(Entries taken from a collection)
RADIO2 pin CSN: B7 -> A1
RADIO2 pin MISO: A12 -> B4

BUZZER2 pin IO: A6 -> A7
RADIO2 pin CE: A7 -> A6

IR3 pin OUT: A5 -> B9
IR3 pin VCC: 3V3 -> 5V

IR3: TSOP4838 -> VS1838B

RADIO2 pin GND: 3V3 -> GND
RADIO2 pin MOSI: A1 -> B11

▶ _Problem statement_
Start to finish, copy the records above with no differences.

▶ _Response to this exercise_
RADIO2 pin CSN: B7 -> A1
RADIO2 pin MISO: A12 -> B4

BUZZER2 pin IO: A6 -> A7
RADIO2 pin CE: A7 -> A6

IR3 pin OUT: A5 -> B9
IR3 pin VCC: 3V3 -> 5V

IR3: TSOP4838 -> VS1838B

RADIO2 pin GND: 3V3 -> GND
RADIO2 pin MOSI: A1 -> B11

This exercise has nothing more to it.